_INSTRUCTIONS FOR THE TASK_. Only one span of the listing below should come back. It runs from the line with "orange brick F7" through the line with "yellow brick E7:F7", and each of its lines must be reproduced exactly.

_SOURCE MATERIAL_.
•••••

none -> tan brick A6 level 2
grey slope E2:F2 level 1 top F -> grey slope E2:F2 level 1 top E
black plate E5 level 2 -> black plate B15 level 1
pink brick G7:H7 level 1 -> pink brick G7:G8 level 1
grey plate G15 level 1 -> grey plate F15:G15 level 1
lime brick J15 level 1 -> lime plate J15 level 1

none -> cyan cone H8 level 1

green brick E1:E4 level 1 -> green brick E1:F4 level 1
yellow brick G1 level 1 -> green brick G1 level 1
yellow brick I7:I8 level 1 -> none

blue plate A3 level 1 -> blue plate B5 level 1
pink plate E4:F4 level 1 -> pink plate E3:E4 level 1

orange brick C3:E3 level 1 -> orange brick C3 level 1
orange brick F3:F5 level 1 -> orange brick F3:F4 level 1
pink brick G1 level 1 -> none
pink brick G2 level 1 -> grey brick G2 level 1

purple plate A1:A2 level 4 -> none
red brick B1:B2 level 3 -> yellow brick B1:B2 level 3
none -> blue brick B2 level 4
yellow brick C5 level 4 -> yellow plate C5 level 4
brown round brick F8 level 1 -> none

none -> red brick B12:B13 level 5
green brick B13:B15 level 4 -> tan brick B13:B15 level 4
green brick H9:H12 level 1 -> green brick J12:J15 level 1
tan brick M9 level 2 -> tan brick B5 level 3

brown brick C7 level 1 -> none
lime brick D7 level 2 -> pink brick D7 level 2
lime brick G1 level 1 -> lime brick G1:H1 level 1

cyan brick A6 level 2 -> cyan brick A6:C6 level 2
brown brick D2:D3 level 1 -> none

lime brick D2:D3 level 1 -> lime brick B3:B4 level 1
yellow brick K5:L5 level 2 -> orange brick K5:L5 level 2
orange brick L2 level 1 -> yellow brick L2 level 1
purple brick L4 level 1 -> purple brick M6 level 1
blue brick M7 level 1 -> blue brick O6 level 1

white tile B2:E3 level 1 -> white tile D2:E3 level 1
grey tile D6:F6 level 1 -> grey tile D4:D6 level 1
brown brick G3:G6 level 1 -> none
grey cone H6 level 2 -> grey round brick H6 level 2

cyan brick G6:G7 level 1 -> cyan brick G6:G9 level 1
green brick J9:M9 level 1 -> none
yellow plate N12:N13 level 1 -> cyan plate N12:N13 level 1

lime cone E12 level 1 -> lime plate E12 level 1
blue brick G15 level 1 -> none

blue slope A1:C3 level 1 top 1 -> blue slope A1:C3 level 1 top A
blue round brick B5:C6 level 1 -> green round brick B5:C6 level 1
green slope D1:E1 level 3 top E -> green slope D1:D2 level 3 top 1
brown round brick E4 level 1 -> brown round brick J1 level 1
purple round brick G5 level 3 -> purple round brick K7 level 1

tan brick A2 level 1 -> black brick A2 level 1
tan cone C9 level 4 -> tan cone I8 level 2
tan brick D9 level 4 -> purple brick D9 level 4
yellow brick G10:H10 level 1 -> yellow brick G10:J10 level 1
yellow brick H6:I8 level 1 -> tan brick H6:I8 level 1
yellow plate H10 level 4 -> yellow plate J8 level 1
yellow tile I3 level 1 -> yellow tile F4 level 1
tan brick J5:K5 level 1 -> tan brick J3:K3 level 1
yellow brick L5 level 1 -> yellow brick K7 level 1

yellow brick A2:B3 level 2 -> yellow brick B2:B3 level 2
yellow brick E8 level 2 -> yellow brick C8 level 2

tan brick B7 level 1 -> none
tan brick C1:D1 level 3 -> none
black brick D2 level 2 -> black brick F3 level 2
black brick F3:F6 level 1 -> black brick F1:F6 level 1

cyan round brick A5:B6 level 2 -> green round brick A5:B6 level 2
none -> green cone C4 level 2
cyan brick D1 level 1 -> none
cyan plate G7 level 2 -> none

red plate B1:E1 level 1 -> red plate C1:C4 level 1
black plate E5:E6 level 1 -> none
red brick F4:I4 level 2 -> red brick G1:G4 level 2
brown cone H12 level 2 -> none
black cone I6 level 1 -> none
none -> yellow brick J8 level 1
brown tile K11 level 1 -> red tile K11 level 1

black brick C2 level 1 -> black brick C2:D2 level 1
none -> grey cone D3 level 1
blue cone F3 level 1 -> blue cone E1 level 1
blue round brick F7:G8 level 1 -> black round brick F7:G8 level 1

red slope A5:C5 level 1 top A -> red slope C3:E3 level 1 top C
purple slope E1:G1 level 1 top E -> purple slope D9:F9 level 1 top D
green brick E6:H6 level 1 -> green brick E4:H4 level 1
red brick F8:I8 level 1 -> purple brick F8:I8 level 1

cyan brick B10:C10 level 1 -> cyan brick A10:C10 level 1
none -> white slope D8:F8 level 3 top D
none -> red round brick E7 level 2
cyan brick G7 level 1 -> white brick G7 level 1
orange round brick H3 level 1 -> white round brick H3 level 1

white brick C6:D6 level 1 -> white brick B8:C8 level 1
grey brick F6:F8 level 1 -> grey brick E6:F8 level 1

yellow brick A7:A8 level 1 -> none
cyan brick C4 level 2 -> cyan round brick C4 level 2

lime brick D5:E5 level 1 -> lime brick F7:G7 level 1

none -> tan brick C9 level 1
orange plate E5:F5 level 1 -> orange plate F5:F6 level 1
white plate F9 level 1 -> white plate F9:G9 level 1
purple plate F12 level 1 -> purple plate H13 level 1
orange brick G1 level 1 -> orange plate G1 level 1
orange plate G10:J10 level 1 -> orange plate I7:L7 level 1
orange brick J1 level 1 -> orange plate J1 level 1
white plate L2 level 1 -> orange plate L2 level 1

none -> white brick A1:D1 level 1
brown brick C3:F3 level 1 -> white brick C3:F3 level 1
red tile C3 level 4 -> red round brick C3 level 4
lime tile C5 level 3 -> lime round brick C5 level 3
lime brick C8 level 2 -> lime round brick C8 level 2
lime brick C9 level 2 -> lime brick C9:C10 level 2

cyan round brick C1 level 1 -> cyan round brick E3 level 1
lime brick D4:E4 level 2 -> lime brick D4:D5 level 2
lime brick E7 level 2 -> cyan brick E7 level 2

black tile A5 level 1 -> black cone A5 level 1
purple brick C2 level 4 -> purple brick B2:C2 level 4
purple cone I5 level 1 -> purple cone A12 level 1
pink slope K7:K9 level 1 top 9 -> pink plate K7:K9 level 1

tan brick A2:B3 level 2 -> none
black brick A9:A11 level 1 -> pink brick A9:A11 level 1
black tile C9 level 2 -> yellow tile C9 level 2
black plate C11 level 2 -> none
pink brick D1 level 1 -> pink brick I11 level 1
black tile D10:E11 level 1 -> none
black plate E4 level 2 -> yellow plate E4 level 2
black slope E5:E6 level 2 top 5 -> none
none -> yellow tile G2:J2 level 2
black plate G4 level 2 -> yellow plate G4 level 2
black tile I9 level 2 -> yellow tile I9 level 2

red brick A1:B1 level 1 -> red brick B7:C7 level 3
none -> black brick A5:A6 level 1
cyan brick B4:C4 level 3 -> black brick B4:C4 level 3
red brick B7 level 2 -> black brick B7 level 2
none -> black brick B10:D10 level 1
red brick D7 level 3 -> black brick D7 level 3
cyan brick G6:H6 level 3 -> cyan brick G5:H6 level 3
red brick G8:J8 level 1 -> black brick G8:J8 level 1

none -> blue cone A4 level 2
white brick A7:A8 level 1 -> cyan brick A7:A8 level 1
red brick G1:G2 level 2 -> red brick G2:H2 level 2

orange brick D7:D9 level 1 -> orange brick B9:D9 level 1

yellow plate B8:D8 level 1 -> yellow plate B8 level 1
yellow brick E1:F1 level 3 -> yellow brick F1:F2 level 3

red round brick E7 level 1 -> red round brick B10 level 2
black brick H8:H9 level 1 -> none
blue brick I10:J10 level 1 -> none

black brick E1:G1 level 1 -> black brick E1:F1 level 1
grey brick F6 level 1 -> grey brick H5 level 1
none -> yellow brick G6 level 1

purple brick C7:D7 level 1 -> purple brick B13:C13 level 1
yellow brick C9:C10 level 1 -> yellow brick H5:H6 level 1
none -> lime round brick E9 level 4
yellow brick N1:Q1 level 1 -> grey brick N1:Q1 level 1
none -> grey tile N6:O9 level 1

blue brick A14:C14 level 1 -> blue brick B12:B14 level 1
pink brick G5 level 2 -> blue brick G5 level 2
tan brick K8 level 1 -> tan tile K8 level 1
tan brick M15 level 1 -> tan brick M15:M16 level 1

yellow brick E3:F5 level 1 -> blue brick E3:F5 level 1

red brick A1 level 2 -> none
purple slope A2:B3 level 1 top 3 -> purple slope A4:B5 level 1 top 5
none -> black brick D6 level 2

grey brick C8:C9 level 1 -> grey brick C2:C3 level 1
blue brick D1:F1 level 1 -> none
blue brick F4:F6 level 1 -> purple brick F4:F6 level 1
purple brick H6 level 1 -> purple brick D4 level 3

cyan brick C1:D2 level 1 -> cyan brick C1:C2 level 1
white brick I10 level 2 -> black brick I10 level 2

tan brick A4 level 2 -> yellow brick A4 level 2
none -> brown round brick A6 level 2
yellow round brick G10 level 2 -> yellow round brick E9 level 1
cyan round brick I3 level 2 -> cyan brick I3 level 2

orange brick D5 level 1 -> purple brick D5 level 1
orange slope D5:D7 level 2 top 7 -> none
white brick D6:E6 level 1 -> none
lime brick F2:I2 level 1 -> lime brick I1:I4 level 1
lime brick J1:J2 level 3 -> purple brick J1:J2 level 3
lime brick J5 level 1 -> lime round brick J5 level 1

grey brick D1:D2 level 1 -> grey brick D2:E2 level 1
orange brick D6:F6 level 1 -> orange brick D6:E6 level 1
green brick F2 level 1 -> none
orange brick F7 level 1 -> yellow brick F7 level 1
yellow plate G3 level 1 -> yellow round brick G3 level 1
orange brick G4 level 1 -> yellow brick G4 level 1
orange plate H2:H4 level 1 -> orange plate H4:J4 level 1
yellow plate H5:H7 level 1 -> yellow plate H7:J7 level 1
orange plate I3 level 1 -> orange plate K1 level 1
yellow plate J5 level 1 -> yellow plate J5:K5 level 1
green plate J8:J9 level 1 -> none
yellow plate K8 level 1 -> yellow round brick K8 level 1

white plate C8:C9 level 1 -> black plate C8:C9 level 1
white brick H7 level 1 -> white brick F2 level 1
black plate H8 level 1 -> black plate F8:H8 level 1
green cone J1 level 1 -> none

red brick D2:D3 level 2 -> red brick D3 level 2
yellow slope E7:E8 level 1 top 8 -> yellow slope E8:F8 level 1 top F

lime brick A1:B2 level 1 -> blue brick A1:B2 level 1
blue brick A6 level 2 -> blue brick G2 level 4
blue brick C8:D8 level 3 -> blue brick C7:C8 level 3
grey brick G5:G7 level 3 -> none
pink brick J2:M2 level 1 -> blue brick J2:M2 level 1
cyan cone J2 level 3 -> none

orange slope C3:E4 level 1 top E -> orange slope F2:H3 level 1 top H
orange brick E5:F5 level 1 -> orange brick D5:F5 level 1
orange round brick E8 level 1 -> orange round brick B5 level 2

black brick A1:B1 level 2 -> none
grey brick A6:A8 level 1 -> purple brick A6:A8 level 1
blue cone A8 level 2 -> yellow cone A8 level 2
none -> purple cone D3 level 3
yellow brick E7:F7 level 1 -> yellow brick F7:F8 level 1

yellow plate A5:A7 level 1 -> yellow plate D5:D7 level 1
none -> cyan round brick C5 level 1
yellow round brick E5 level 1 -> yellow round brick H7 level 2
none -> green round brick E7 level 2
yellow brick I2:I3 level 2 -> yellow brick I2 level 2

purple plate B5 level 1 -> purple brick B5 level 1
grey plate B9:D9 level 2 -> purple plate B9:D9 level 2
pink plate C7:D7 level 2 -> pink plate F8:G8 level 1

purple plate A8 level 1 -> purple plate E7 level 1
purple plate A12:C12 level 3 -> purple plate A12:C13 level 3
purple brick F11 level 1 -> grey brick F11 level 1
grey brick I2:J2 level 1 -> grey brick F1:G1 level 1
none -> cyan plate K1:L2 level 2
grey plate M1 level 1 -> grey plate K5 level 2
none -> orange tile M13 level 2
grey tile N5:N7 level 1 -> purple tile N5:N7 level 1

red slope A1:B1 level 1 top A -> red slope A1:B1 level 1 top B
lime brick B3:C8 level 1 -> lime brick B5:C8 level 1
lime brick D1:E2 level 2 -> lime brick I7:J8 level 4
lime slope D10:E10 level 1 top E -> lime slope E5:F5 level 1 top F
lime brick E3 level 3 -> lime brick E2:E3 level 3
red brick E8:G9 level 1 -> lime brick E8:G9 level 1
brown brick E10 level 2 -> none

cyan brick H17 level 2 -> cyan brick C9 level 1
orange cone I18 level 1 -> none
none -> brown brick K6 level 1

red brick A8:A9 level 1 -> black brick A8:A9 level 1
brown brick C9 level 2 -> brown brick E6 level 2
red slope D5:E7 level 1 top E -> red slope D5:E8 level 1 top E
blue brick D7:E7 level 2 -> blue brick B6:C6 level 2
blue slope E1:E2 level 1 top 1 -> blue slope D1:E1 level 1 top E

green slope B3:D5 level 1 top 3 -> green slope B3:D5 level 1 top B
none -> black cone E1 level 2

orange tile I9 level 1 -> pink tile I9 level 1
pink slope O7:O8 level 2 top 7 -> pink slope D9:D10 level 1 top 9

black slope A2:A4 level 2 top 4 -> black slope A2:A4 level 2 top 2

•••••

_RESULT_.
orange brick F7 level 1 -> yellow brick F7 level 1
yellow plate G3 level 1 -> yellow round brick G3 level 1
orange brick G4 level 1 -> yellow brick G4 level 1
orange plate H2:H4 level 1 -> orange plate H4:J4 level 1
yellow plate H5:H7 level 1 -> yellow plate H7:J7 level 1
orange plate I3 level 1 -> orange plate K1 level 1
yellow plate J5 level 1 -> yellow plate J5:K5 level 1
green plate J8:J9 level 1 -> none
yellow plate K8 level 1 -> yellow round brick K8 level 1

white plate C8:C9 level 1 -> black plate C8:C9 level 1
white brick H7 level 1 -> white brick F2 level 1
black plate H8 level 1 -> black plate F8:H8 level 1
green cone J1 level 1 -> none

red brick D2:D3 level 2 -> red brick D3 level 2
yellow slope E7:E8 level 1 top 8 -> yellow slope E8:F8 level 1 top F

lime brick A1:B2 level 1 -> blue brick A1:B2 level 1
blue brick A6 level 2 -> blue brick G2 level 4
blue brick C8:D8 level 3 -> blue brick C7:C8 level 3
grey brick G5:G7 level 3 -> none
pink brick J2:M2 level 1 -> blue brick J2:M2 level 1
cyan cone J2 level 3 -> none

orange slope C3:E4 level 1 top E -> orange slope F2:H3 level 1 top H
orange brick E5:F5 level 1 -> orange brick D5:F5 level 1
orange round brick E8 level 1 -> orange round brick B5 level 2

black brick A1:B1 level 2 -> none
grey brick A6:A8 level 1 -> purple brick A6:A8 level 1
blue cone A8 level 2 -> yellow cone A8 level 2
none -> purple cone D3 level 3
yellow brick E7:F7 level 1 -> yellow brick F7:F8 level 1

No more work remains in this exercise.